WHAT TO WORK ON: Give the data again in full, without pictures.

DATA SHOWN:
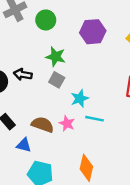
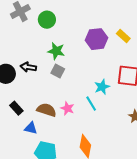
purple hexagon: (93, 32) -> (96, 39), moved
cyan star: (80, 98) -> (102, 87), moved
cyan line: (95, 119) -> (91, 104), turned 49

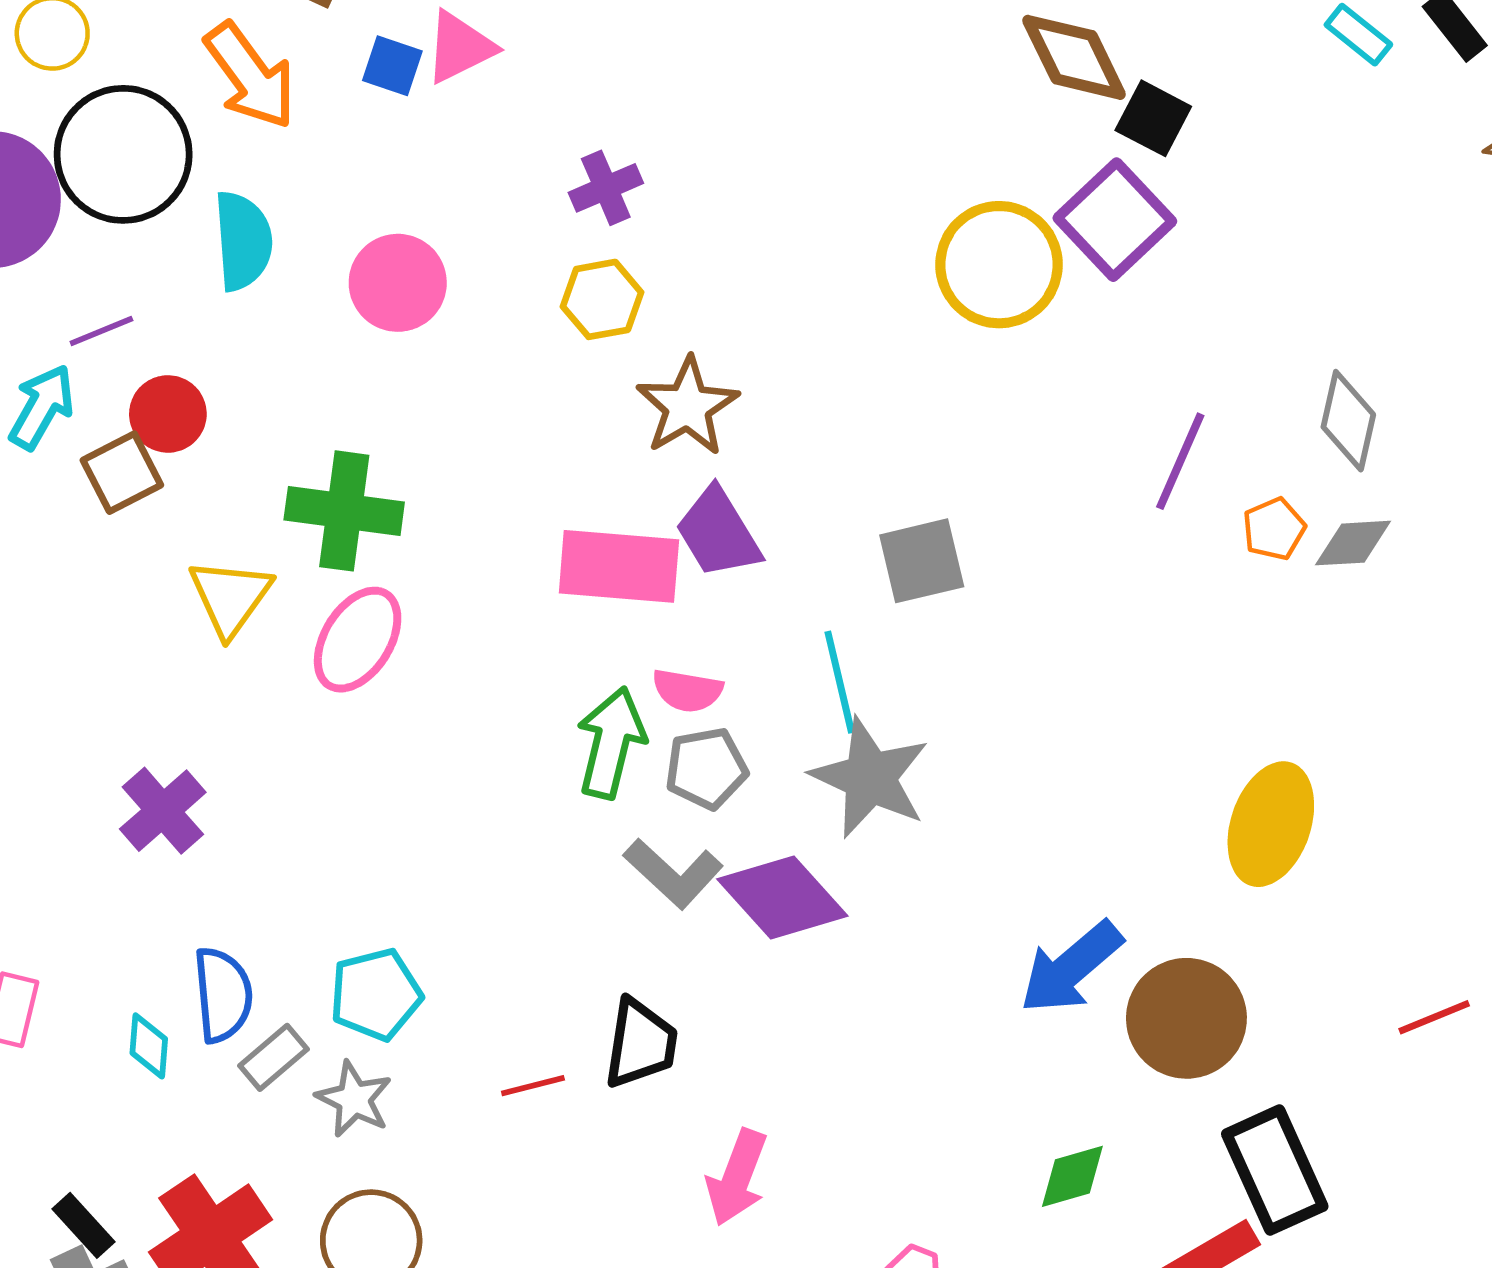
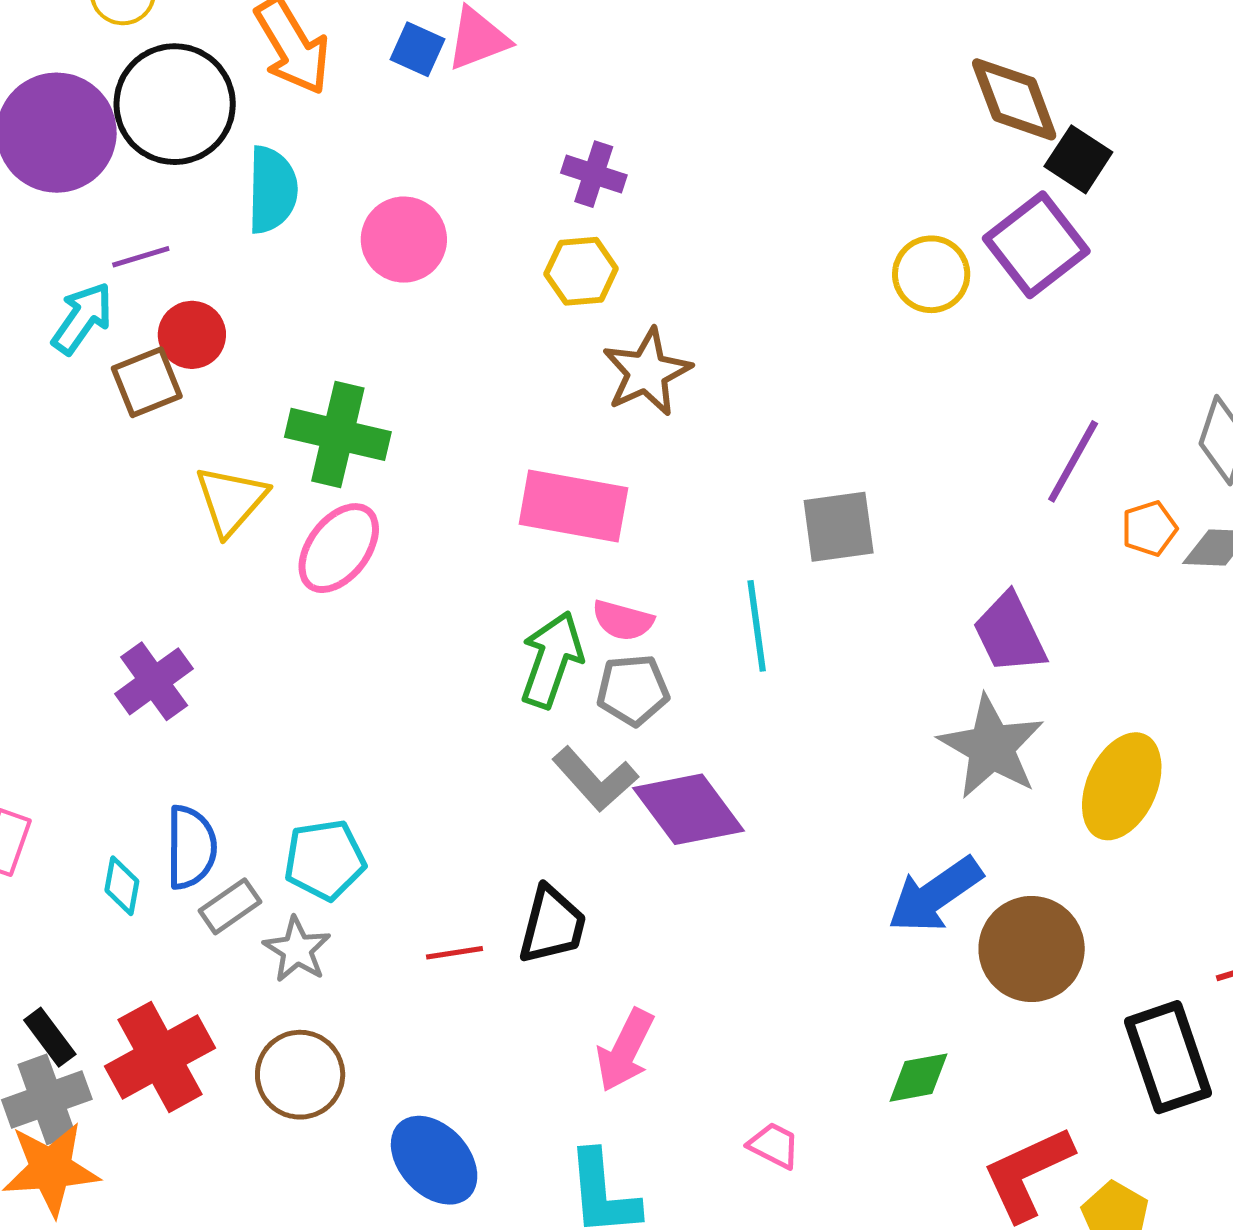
purple cross: (606, 188) -> (594, 174), turned 36
yellow circle: (999, 265) -> (931, 274), size x0.7
purple trapezoid: (718, 533) -> (1010, 633), moved
gray star: (870, 778) -> (991, 747), moved
black rectangle: (1275, 1170) -> (1168, 1057), moved

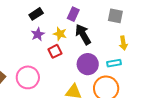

EXERCISE ANSWER:
purple hexagon: (93, 32) -> (96, 39), moved
cyan star: (80, 98) -> (102, 87), moved
cyan line: (95, 119) -> (91, 104), turned 49

purple cross: (606, 188) -> (594, 174), turned 36
yellow circle: (999, 265) -> (931, 274), size x0.7
purple trapezoid: (718, 533) -> (1010, 633), moved
gray star: (870, 778) -> (991, 747), moved
black rectangle: (1275, 1170) -> (1168, 1057), moved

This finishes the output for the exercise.